Records provided: Begin

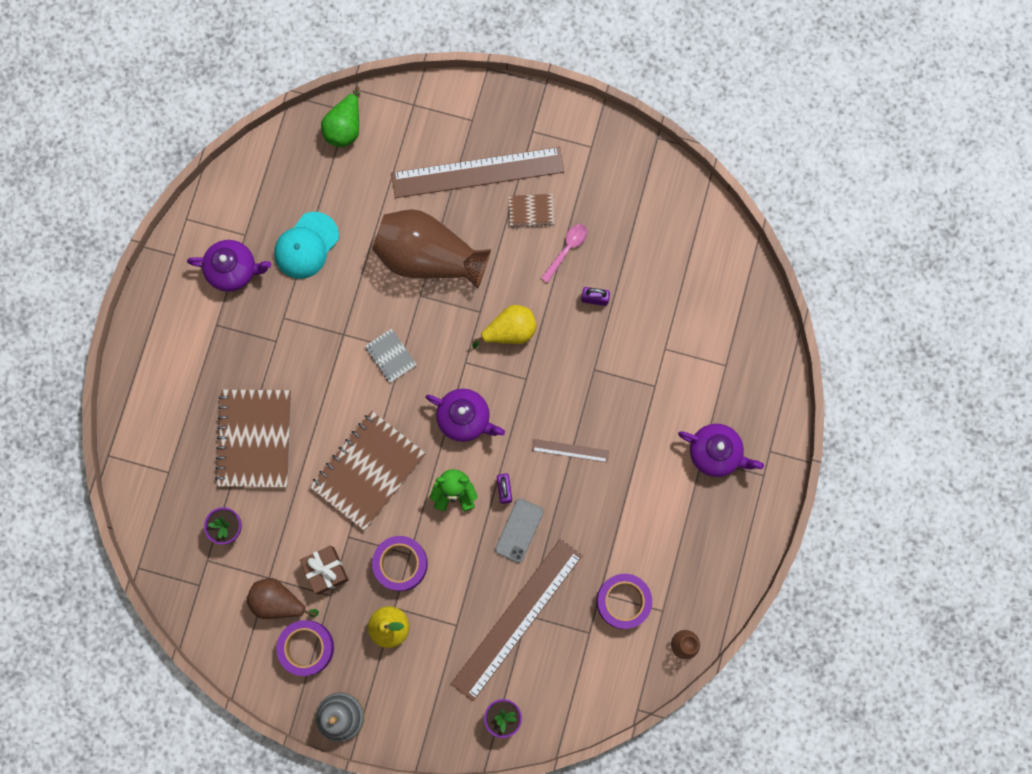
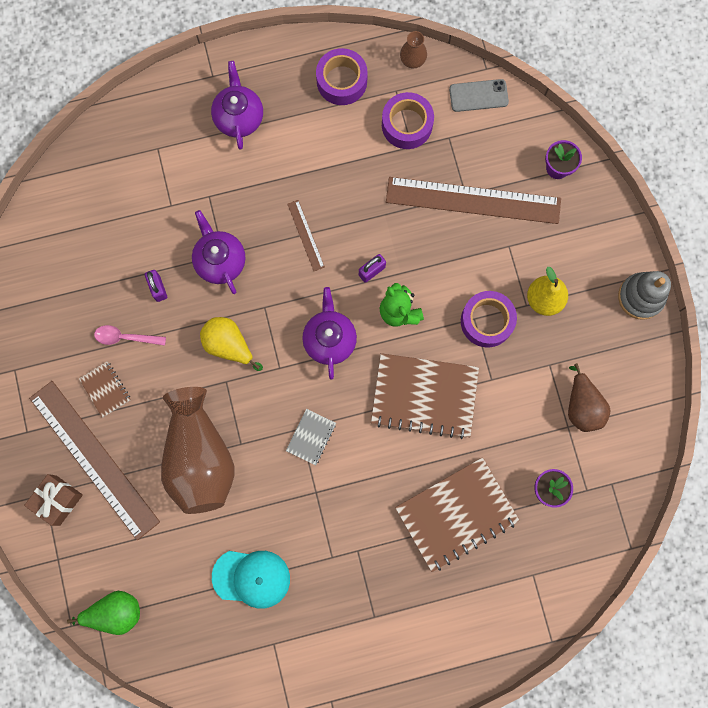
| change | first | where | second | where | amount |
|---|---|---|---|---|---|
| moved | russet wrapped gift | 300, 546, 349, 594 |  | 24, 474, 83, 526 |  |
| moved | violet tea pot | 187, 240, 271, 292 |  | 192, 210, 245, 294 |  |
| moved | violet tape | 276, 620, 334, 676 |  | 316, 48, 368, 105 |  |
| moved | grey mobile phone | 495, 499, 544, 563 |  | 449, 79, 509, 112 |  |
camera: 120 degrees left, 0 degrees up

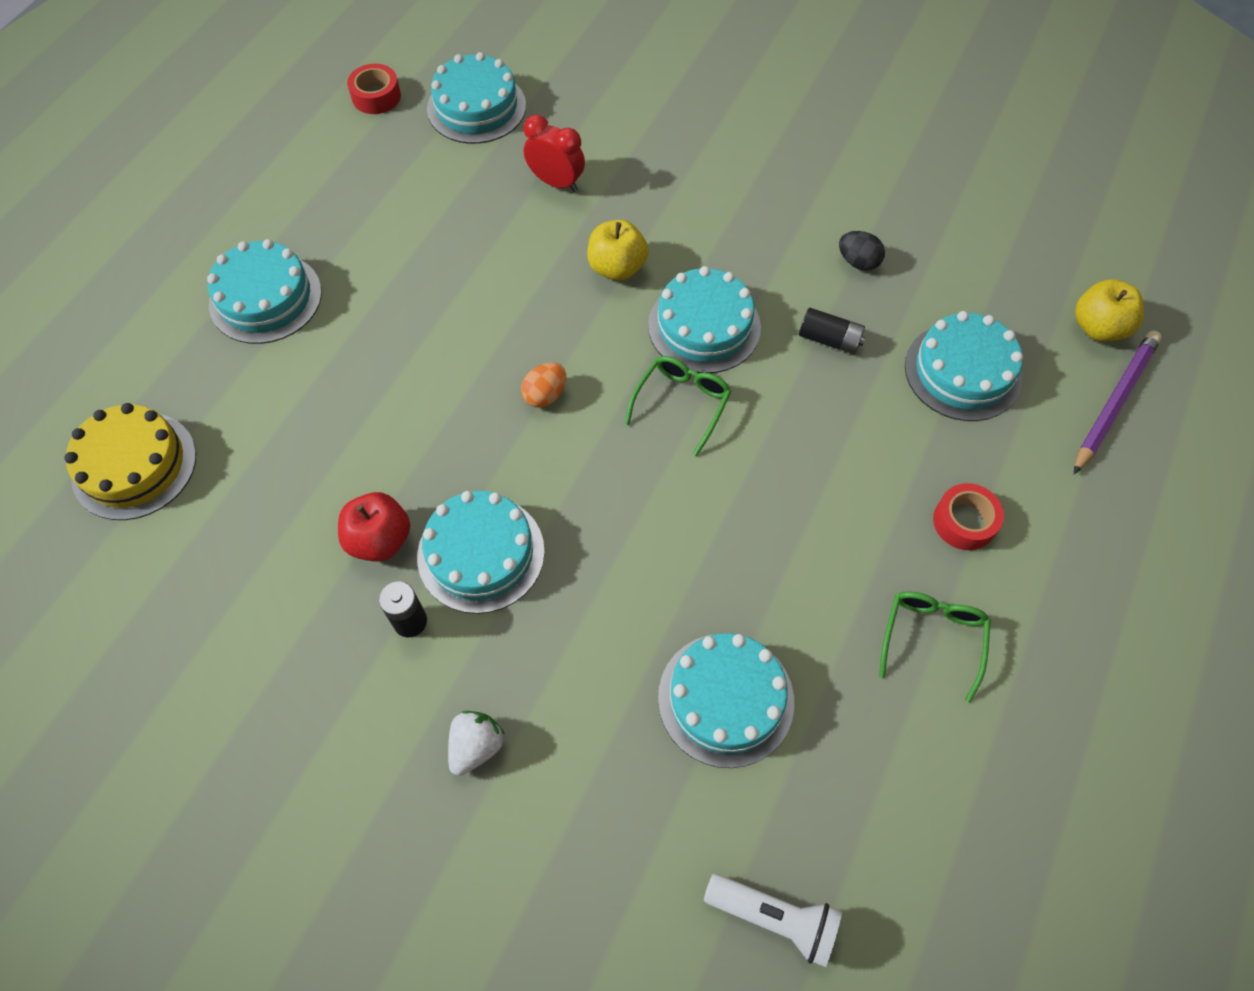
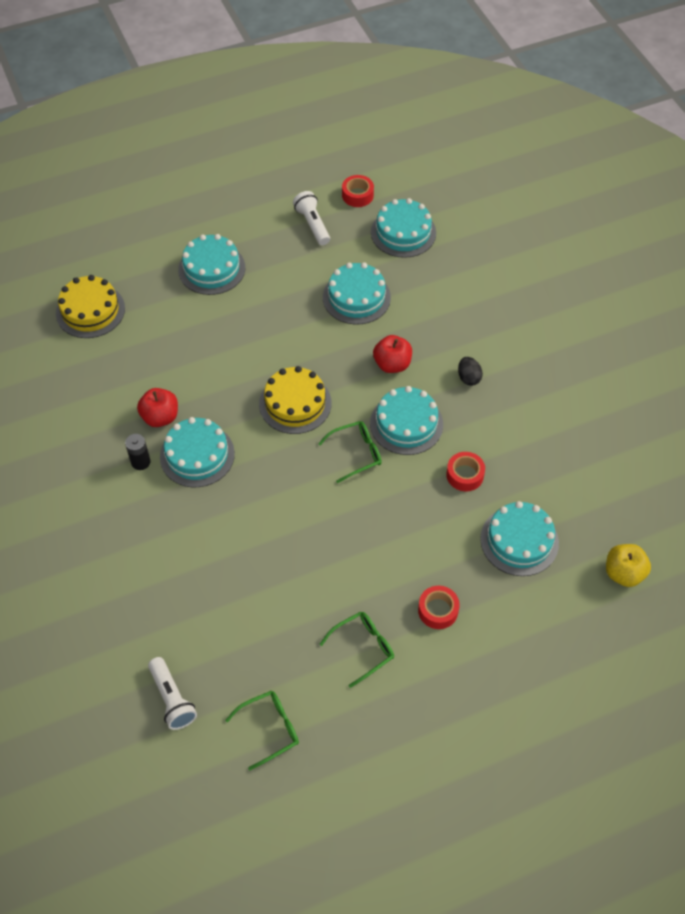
| change | first | where | second | where | amount |
|---|---|---|---|---|---|
| added |  |  | green eyeglasses | 225, 691, 299, 770 |  |
| replaced | bright orange toy egg | 521, 363, 566, 408 | bright yellow layer cake | 259, 366, 331, 434 |  |
| added |  |  | pure white torch | 293, 191, 330, 245 |  |
| moved | turquoise layer cake | 658, 633, 794, 768 |  | 323, 262, 391, 324 |  |
| recoloured | bright yellow apple fruit | 587, 220, 648, 281 | red apple fruit | 373, 335, 412, 373 |  |
| replaced | black battery | 799, 308, 865, 354 | red tape | 446, 452, 485, 491 |  |
| moved | black toy egg | 839, 231, 885, 271 |  | 458, 357, 483, 386 |  |
| removed | pure white berry | 448, 711, 504, 776 |  |  |  |
| removed | red clock | 524, 115, 585, 192 |  |  |  |
| removed | violet pencil | 1074, 331, 1162, 474 |  |  |  |
camera: 40 degrees right, 5 degrees down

Records provided: End

Exercise goal — In your copy, omit the pictures and restate every line of the data word for word.

Answer box —
| change | first | where | second | where | amount |
|---|---|---|---|---|---|
| moved | russet wrapped gift | 300, 546, 349, 594 |  | 24, 474, 83, 526 |  |
| moved | violet tea pot | 187, 240, 271, 292 |  | 192, 210, 245, 294 |  |
| moved | violet tape | 276, 620, 334, 676 |  | 316, 48, 368, 105 |  |
| moved | grey mobile phone | 495, 499, 544, 563 |  | 449, 79, 509, 112 |  |
camera: 120 degrees left, 0 degrees up

| change | first | where | second | where | amount |
|---|---|---|---|---|---|
| added |  |  | green eyeglasses | 225, 691, 299, 770 |  |
| replaced | bright orange toy egg | 521, 363, 566, 408 | bright yellow layer cake | 259, 366, 331, 434 |  |
| added |  |  | pure white torch | 293, 191, 330, 245 |  |
| moved | turquoise layer cake | 658, 633, 794, 768 |  | 323, 262, 391, 324 |  |
| recoloured | bright yellow apple fruit | 587, 220, 648, 281 | red apple fruit | 373, 335, 412, 373 |  |
| replaced | black battery | 799, 308, 865, 354 | red tape | 446, 452, 485, 491 |  |
| moved | black toy egg | 839, 231, 885, 271 |  | 458, 357, 483, 386 |  |
| removed | pure white berry | 448, 711, 504, 776 |  |  |  |
| removed | red clock | 524, 115, 585, 192 |  |  |  |
| removed | violet pencil | 1074, 331, 1162, 474 |  |  |  |
camera: 40 degrees right, 5 degrees down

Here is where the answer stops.